- [Records to process]:
⟨

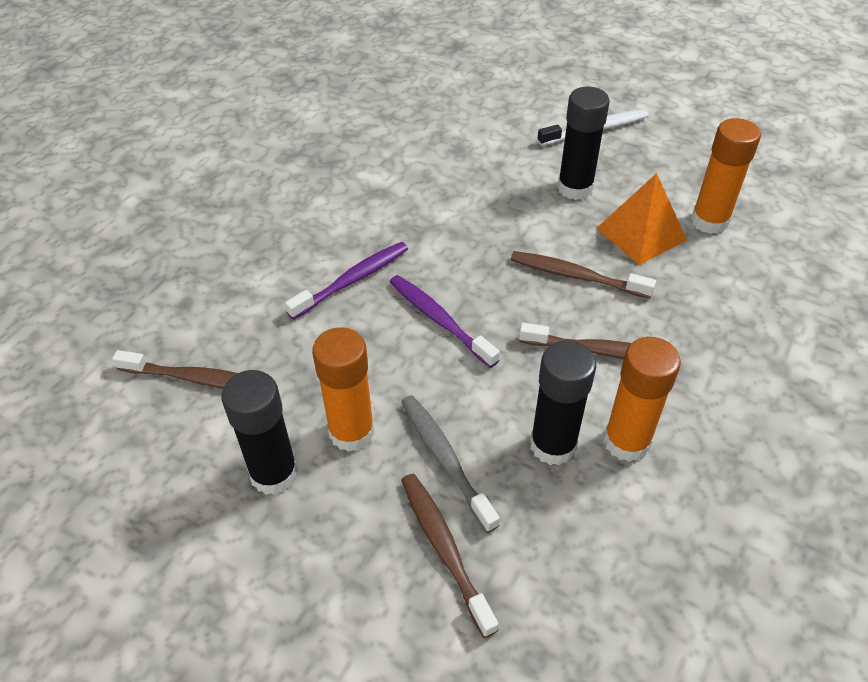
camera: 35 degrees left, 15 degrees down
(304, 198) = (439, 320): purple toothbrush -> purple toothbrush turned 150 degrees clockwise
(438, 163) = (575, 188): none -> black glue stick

⟩
⟨

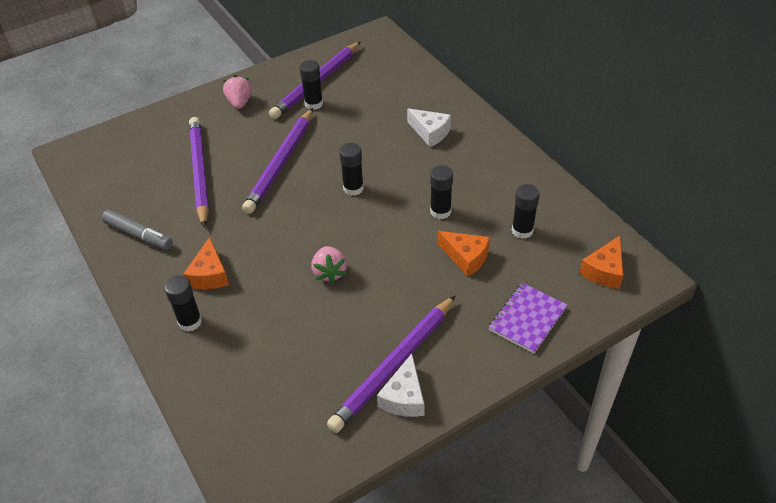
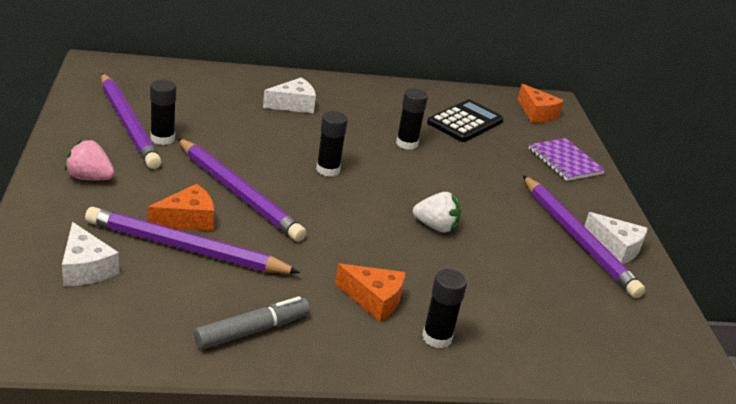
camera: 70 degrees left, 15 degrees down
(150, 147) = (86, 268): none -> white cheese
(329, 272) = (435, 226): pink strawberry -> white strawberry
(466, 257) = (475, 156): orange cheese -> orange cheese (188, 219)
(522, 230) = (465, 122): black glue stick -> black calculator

⟩

- [Activity]:
From the line holding "(466, 257) = (475, 156): orange" to the line holding "(522, 230) = (465, 122): black", inclusive, restate each line above exactly as written.

- [Response box]:
(466, 257) = (475, 156): orange cheese -> orange cheese (188, 219)
(522, 230) = (465, 122): black glue stick -> black calculator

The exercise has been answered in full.